What is expected: A verbatim copy of all the data is required, minus any images.

Dataset excerpts:
● ● ●

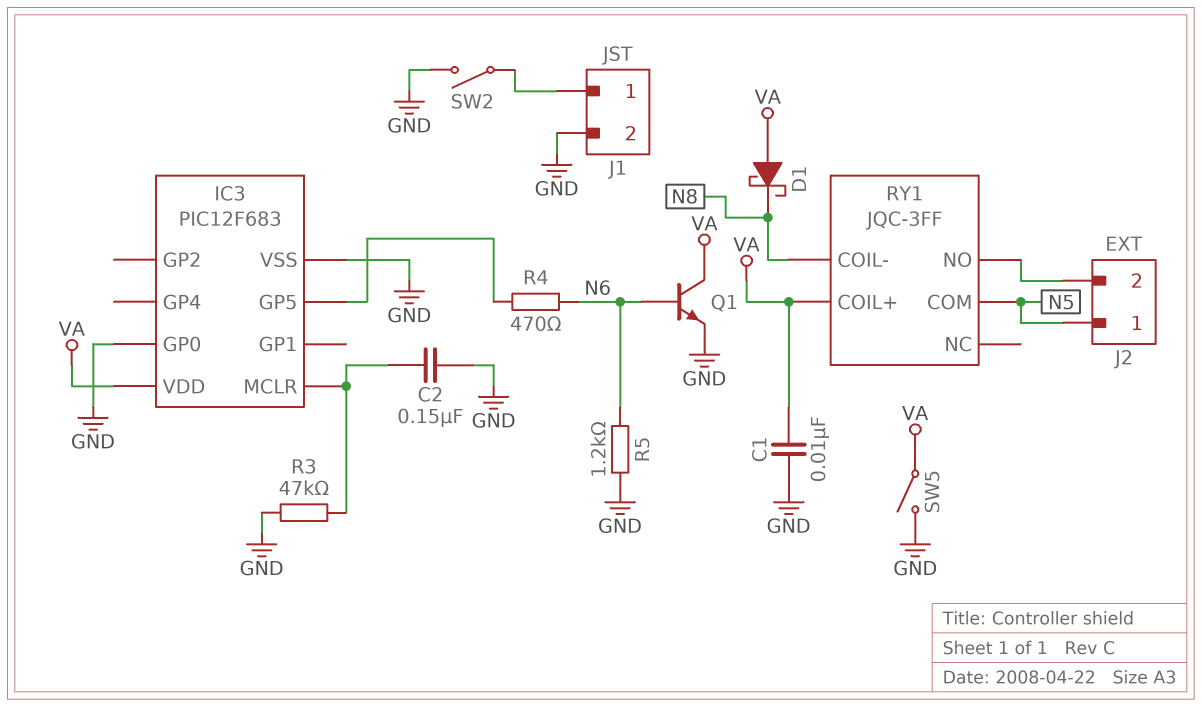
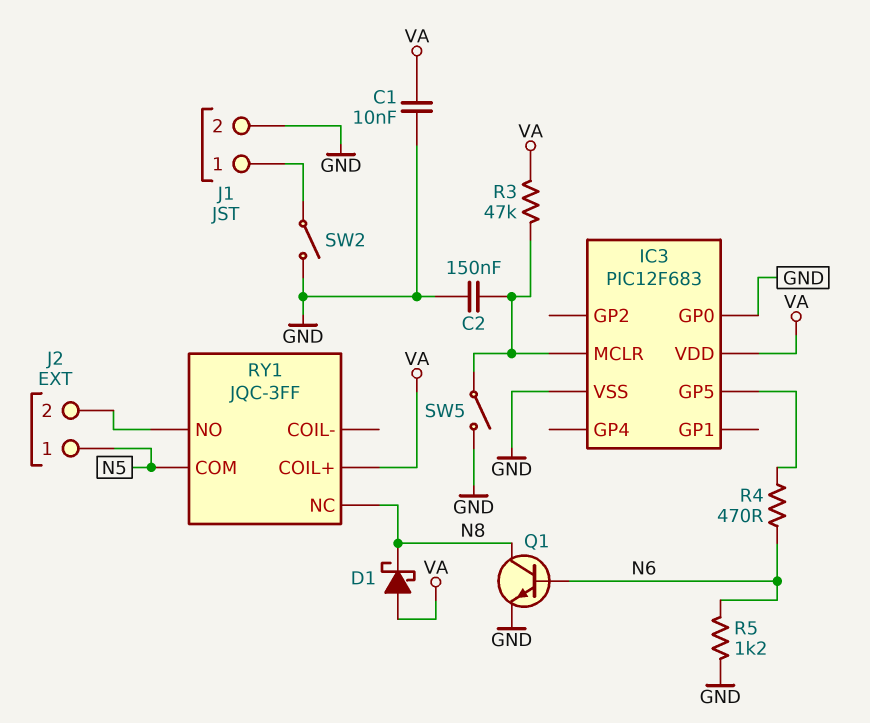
Q1: NPN (B N6, C VA, E GND) -> NPN (B N6, C N8, E GND)
R3: 47k (GND, IC3/MCLR) -> 47k (IC3/MCLR, VA)
RY1 pin COIL-: N8 -> none
RY1 pin NC: none -> N8
SW5: switch (GND, VA) -> switch (GND, IC3/MCLR)

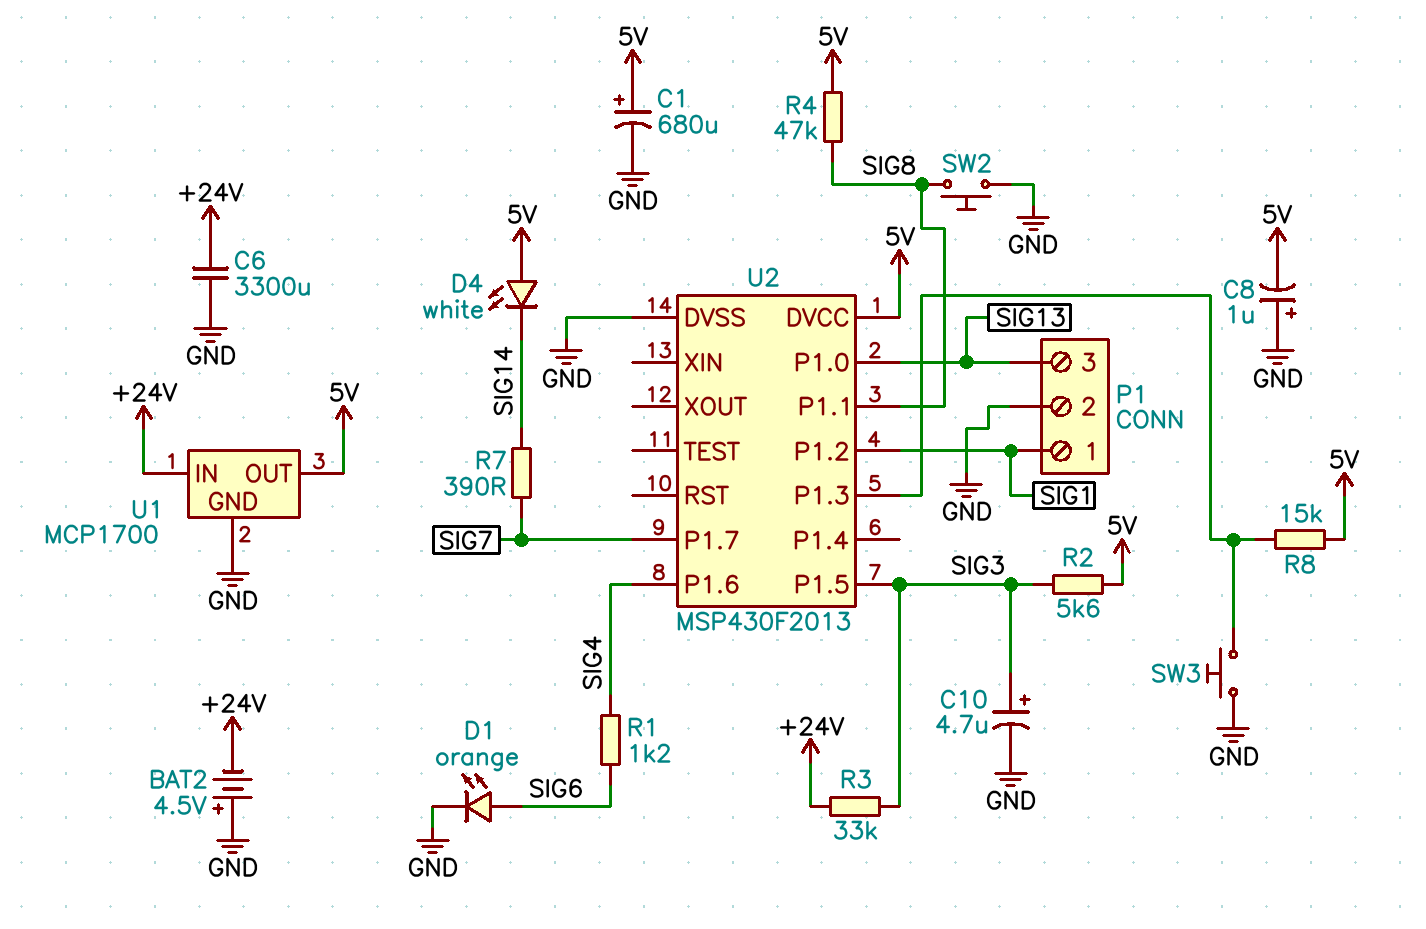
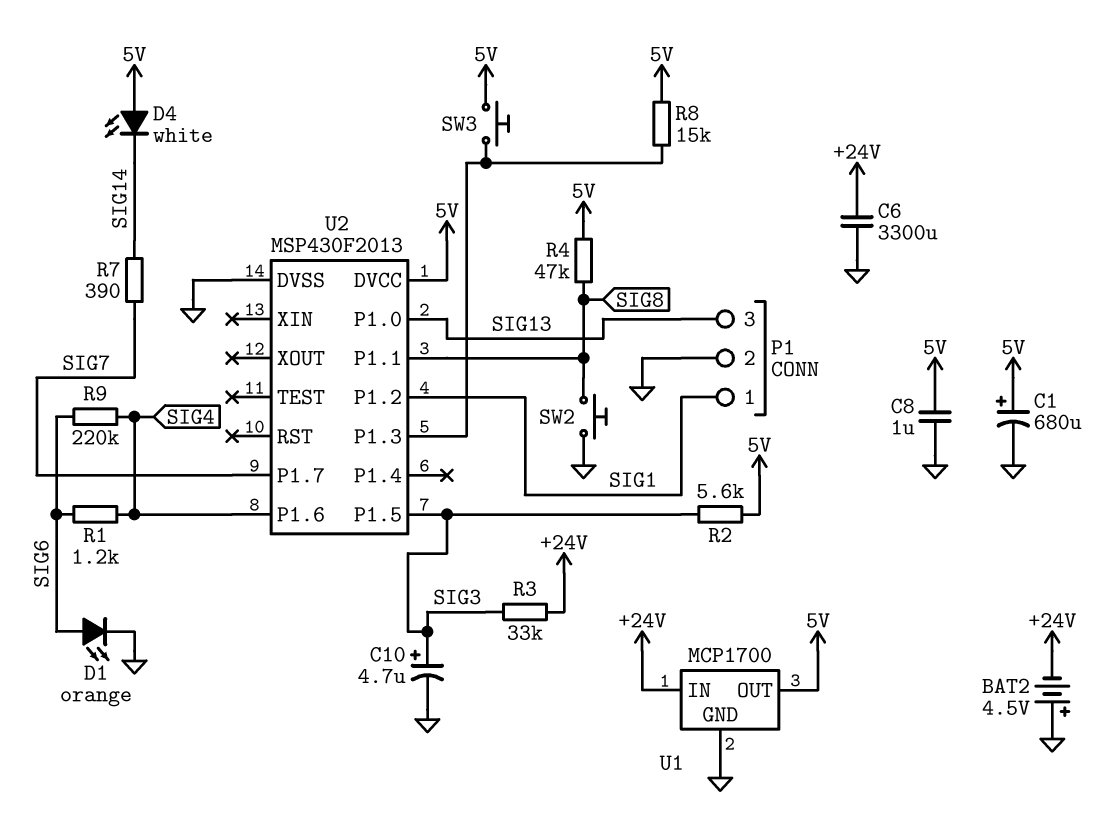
C8: 1uF (plus GND, minus 5V) -> 1uF (5V, GND)
R9: none -> 220k (SIG4, SIG6)
SW3: button (GND, U2/P1.3) -> button (5V, U2/P1.3)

● ● ●

Task solution:
Q1: NPN (B N6, C VA, E GND) -> NPN (B N6, C N8, E GND)
R3: 47k (GND, IC3/MCLR) -> 47k (IC3/MCLR, VA)
RY1 pin COIL-: N8 -> none
RY1 pin NC: none -> N8
SW5: switch (GND, VA) -> switch (GND, IC3/MCLR)

C8: 1uF (plus GND, minus 5V) -> 1uF (5V, GND)
R9: none -> 220k (SIG4, SIG6)
SW3: button (GND, U2/P1.3) -> button (5V, U2/P1.3)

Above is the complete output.